» Work order
Which lines in the records below contain the word "raised"? Return each of them.

==================================================

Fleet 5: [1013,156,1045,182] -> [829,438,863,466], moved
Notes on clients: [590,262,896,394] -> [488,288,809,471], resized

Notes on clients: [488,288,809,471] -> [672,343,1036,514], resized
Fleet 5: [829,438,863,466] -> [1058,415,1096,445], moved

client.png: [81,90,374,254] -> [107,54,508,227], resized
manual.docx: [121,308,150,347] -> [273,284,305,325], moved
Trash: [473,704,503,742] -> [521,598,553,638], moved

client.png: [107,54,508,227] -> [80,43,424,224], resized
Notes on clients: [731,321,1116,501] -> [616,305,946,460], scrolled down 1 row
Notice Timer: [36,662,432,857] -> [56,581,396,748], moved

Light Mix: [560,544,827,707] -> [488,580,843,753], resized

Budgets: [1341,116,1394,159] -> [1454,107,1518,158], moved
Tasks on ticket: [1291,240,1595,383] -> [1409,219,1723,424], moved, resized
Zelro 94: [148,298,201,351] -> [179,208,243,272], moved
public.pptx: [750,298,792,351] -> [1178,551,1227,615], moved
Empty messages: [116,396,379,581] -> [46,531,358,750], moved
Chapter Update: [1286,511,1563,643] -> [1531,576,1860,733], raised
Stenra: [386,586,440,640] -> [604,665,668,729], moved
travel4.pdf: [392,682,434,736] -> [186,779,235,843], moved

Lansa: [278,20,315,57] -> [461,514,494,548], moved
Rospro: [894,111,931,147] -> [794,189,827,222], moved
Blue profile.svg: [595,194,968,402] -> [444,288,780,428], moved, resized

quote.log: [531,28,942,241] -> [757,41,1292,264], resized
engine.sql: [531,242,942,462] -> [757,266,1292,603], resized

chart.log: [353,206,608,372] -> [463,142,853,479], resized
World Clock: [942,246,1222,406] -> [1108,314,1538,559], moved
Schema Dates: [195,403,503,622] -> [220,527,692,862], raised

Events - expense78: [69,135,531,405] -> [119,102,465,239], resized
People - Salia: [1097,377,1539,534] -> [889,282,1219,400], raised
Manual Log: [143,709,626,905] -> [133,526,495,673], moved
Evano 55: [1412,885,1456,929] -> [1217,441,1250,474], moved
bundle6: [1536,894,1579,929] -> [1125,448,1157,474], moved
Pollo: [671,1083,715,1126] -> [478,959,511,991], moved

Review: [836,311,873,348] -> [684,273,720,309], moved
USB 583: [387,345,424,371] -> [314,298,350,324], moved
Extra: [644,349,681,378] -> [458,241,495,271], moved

==================================================

» Output of the task
Chapter Update: [1286,511,1563,643] -> [1531,576,1860,733], raised
Schema Dates: [195,403,503,622] -> [220,527,692,862], raised
People - Salia: [1097,377,1539,534] -> [889,282,1219,400], raised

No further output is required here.